Records from a dataset:
::::

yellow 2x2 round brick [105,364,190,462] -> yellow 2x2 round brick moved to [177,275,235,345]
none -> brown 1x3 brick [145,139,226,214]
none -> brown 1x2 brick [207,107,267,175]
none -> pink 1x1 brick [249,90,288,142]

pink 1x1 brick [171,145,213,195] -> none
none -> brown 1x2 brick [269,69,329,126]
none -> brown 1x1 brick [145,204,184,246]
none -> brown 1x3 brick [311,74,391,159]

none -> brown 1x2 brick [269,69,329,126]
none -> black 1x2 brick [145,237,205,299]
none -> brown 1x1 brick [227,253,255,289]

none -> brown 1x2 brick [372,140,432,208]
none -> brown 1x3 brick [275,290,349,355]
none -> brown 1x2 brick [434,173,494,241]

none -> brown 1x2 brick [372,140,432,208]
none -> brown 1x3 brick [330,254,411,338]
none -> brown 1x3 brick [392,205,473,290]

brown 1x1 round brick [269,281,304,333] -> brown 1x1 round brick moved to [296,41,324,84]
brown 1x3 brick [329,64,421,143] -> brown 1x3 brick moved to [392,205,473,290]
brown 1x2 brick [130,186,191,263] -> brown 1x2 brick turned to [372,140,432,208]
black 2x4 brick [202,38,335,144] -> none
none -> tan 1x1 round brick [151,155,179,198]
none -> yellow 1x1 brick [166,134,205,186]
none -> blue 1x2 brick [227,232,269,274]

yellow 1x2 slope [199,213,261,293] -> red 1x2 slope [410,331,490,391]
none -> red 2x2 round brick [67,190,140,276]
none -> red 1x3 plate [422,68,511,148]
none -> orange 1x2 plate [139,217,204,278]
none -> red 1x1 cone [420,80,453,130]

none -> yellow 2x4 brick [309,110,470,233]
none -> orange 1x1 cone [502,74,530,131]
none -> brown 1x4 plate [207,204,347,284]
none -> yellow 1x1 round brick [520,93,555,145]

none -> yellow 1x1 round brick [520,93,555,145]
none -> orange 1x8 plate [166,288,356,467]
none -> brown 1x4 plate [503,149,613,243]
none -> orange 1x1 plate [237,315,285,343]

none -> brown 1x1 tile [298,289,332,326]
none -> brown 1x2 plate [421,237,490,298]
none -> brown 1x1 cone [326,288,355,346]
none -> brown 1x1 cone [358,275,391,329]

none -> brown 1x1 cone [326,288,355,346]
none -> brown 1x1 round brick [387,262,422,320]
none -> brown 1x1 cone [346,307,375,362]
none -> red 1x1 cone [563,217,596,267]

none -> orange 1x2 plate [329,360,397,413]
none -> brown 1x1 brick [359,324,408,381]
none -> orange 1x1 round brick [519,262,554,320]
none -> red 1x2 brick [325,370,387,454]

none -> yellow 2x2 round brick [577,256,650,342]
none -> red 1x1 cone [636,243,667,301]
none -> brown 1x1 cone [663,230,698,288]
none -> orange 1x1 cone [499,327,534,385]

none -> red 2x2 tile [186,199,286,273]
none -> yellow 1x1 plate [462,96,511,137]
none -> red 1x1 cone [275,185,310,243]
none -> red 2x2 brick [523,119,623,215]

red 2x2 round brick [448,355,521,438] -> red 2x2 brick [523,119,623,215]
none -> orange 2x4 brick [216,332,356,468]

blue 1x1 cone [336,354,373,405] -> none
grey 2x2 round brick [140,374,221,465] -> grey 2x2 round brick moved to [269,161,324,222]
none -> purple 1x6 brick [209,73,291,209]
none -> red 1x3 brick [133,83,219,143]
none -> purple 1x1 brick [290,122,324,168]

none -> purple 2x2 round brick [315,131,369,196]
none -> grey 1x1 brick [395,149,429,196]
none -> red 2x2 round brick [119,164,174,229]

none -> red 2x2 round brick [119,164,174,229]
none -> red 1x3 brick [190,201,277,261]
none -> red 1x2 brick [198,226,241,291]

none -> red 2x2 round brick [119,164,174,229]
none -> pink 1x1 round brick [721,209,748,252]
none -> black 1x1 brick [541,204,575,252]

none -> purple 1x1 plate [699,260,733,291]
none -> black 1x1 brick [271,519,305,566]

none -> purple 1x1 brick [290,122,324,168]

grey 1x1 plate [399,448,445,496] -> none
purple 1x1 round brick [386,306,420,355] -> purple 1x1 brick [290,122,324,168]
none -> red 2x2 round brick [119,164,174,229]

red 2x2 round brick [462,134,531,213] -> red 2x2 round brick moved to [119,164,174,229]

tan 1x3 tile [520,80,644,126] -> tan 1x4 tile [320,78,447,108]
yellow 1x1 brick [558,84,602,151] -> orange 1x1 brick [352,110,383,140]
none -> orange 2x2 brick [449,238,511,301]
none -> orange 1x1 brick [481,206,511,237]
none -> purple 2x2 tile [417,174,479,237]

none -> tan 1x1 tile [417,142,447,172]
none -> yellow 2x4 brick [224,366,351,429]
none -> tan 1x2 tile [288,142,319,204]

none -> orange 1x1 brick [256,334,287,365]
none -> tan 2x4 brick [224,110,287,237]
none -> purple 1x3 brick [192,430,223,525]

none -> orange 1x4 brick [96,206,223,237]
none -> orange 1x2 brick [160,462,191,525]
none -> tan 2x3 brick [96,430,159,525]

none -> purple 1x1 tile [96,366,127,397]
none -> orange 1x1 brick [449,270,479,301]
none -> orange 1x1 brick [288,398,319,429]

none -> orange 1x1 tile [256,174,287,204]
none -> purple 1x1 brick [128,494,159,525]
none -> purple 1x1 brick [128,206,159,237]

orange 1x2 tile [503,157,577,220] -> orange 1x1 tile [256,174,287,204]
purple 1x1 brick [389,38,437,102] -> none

::::

EXERCISE OBJECTIVE: Filter the lines above, keeping each one that contains the string "pink".

FINISHED TASK:
none -> pink 1x1 brick [249,90,288,142]
pink 1x1 brick [171,145,213,195] -> none
none -> pink 1x1 round brick [721,209,748,252]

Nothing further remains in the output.